-- START Excerpted data --

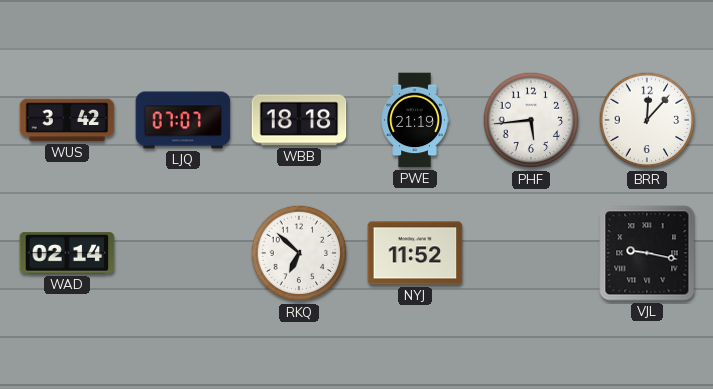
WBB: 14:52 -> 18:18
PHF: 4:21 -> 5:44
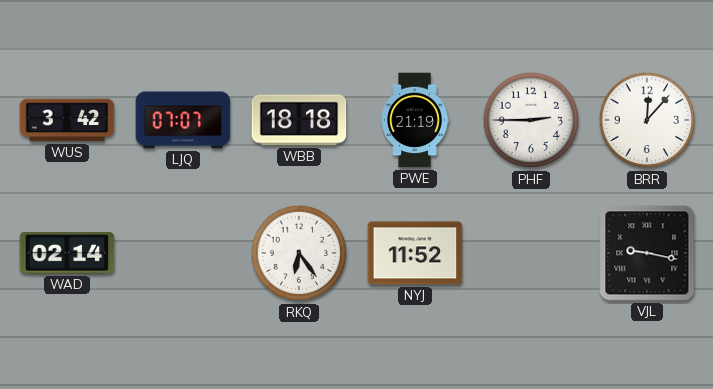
PHF: 5:44 -> 2:45
RKQ: 6:52 -> 6:24
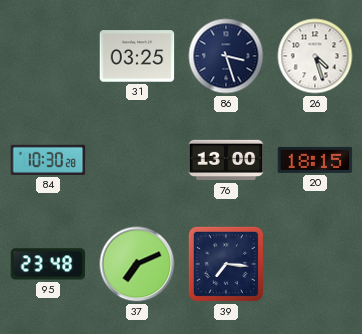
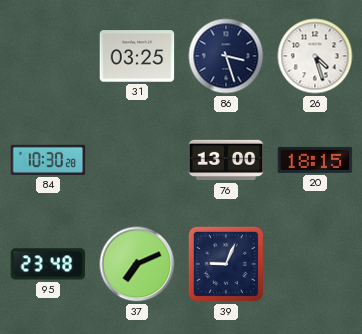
39: 7:16 -> 9:04
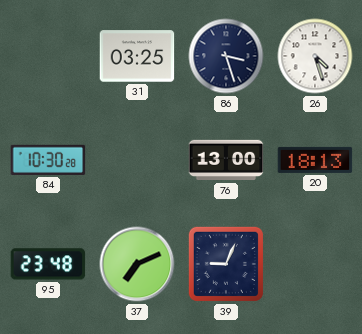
20: 18:15 -> 18:13
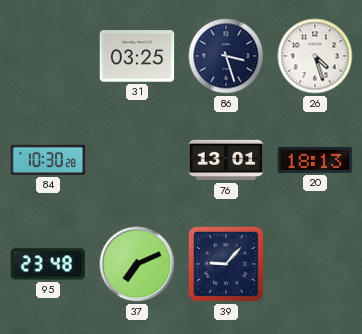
76: 13:00 -> 13:01
39: 9:04 -> 9:07
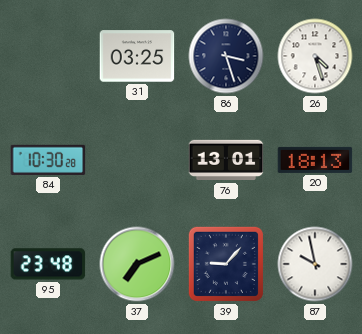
87: none -> 9:58
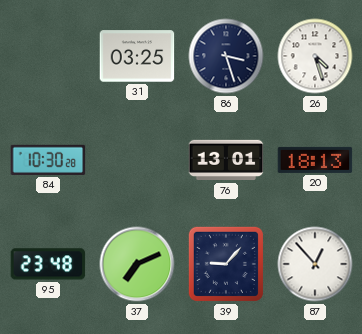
87: 9:58 -> 12:53
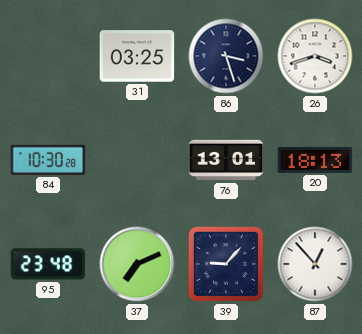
26: 4:27 -> 3:42
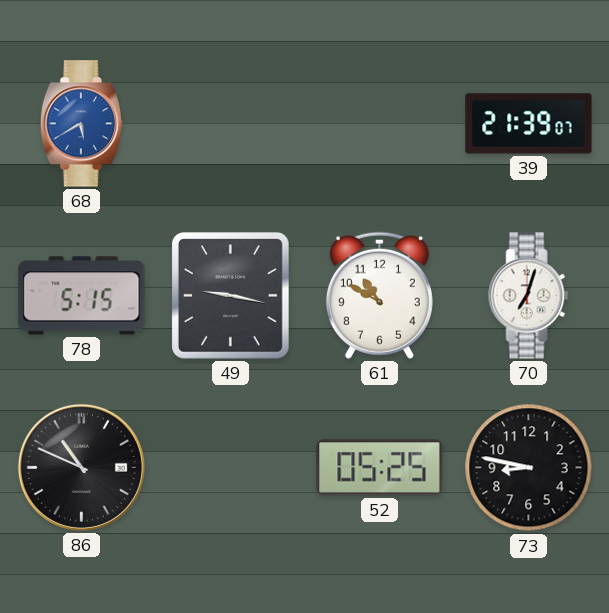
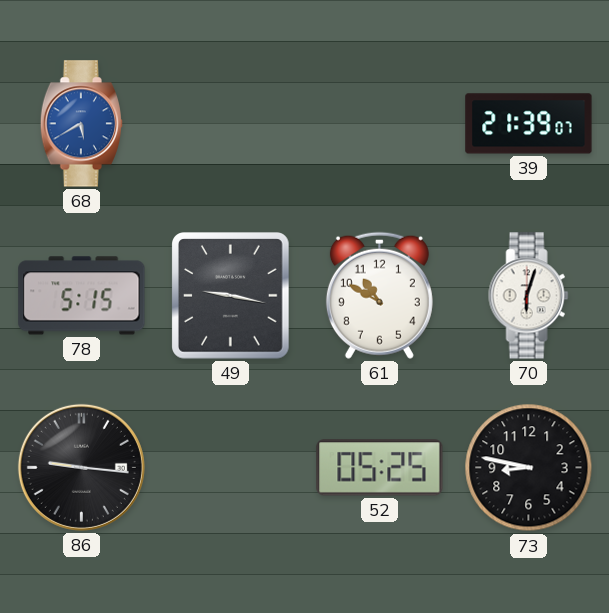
70: 7:03 -> 6:03
86: 10:49 -> 9:16
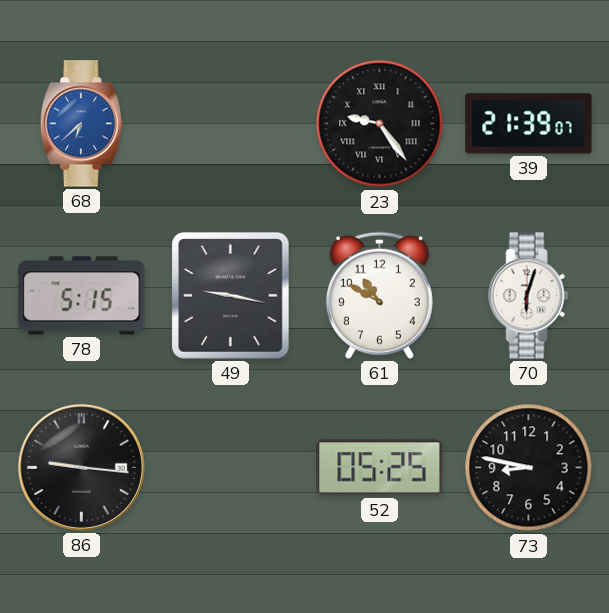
68: 5:40 -> 6:38
23: none -> 9:24
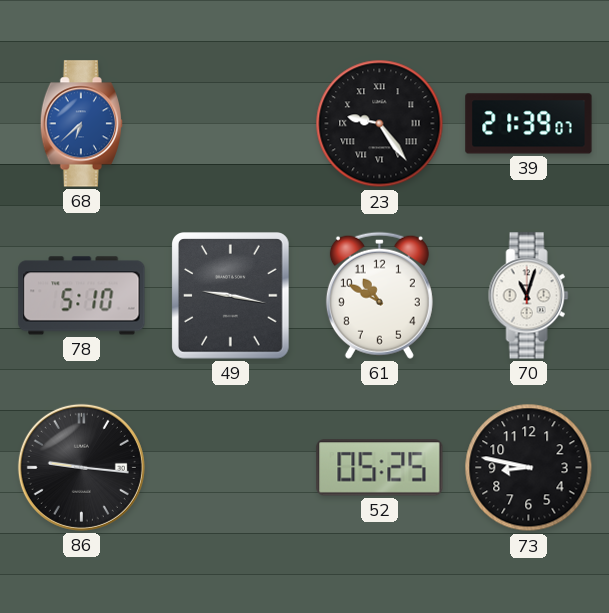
78: 5:15 -> 5:10
70: 6:03 -> 11:03
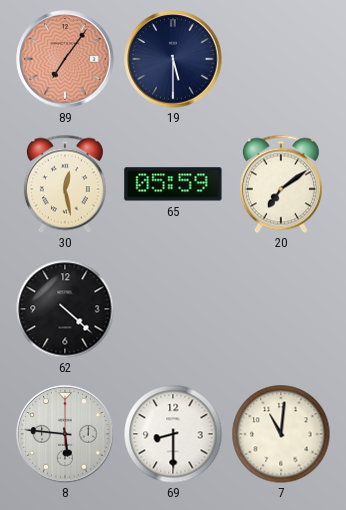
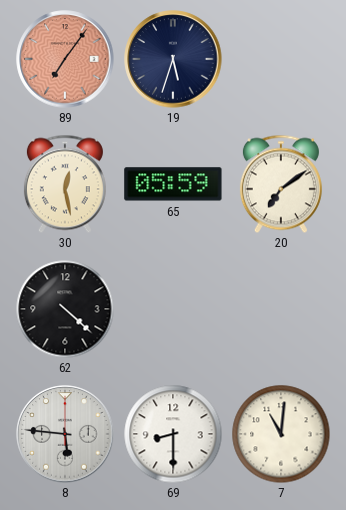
19: 5:30 -> 5:33
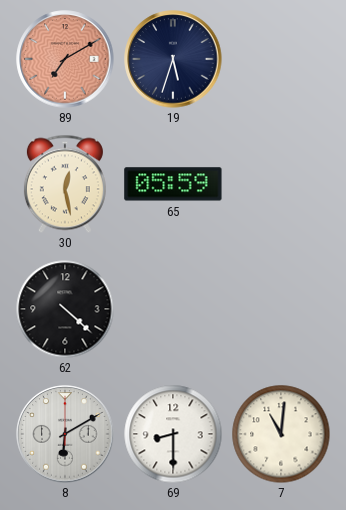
89: 7:06 -> 7:10
20: 7:09 -> none
8: 5:46 -> 6:10
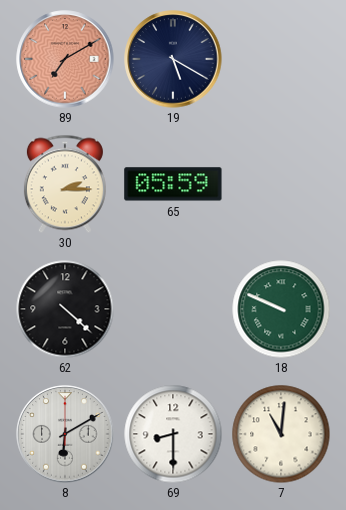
19: 5:33 -> 5:20
30: 12:28 -> 2:15
18: none -> 9:49
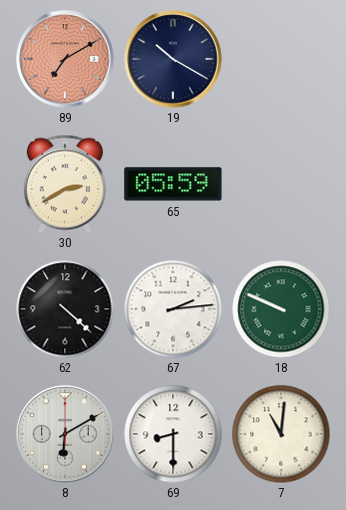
19: 5:20 -> 10:20
30: 2:15 -> 2:40
67: none -> 2:14
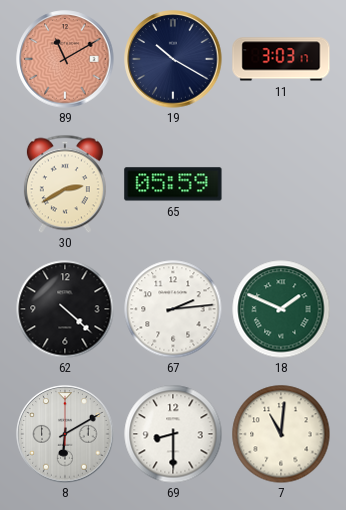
89: 7:10 -> 11:10
11: none -> 3:03
18: 9:49 -> 1:49
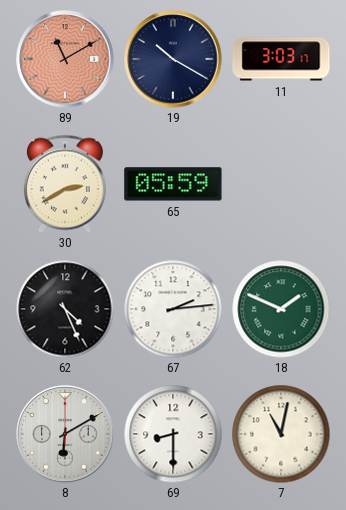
62: 4:22 -> 4:26
7: 11:01 -> 11:02
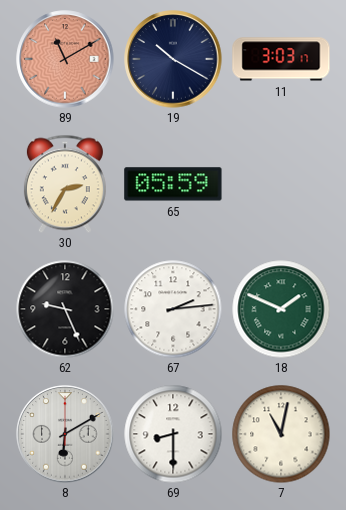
30: 2:40 -> 2:35
62: 4:26 -> 9:26
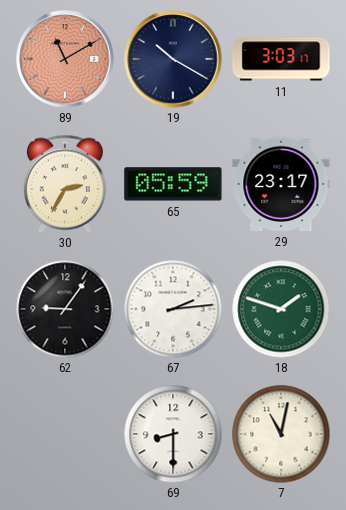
29: none -> 23:17
62: 9:26 -> 9:06
18: 1:49 -> 1:48
8: 6:10 -> none
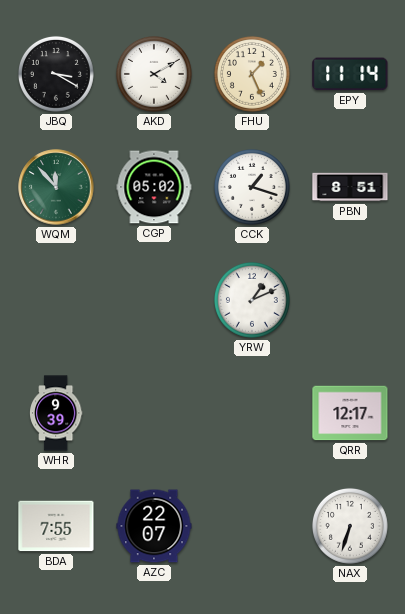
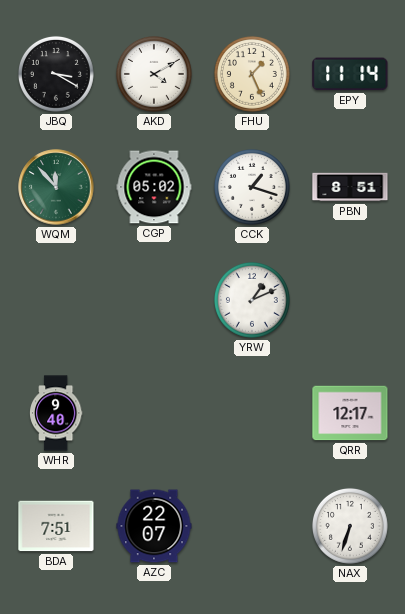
WHR: 9:39 -> 9:40
BDA: 7:55 -> 7:51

-- END Excerpted data --

Work to be completed:
Copy out every line above word for word, but drop the picture lines.

Result of this task:
WBB: 14:52 -> 18:18
PHF: 4:21 -> 5:44
PHF: 5:44 -> 2:45
RKQ: 6:52 -> 6:24
39: 7:16 -> 9:04
20: 18:15 -> 18:13
76: 13:00 -> 13:01
39: 9:04 -> 9:07
87: none -> 9:58
87: 9:58 -> 12:53
26: 4:27 -> 3:42
70: 7:03 -> 6:03
86: 10:49 -> 9:16
68: 5:40 -> 6:38
23: none -> 9:24
78: 5:15 -> 5:10
70: 6:03 -> 11:03
19: 5:30 -> 5:33
89: 7:06 -> 7:10
20: 7:09 -> none
8: 5:46 -> 6:10
19: 5:33 -> 5:20
30: 12:28 -> 2:15
18: none -> 9:49
19: 5:20 -> 10:20
30: 2:15 -> 2:40
67: none -> 2:14
89: 7:10 -> 11:10
11: none -> 3:03
18: 9:49 -> 1:49
62: 4:22 -> 4:26
7: 11:01 -> 11:02
30: 2:40 -> 2:35
62: 4:26 -> 9:26
29: none -> 23:17
62: 9:26 -> 9:06
18: 1:49 -> 1:48
8: 6:10 -> none
WHR: 9:39 -> 9:40
BDA: 7:55 -> 7:51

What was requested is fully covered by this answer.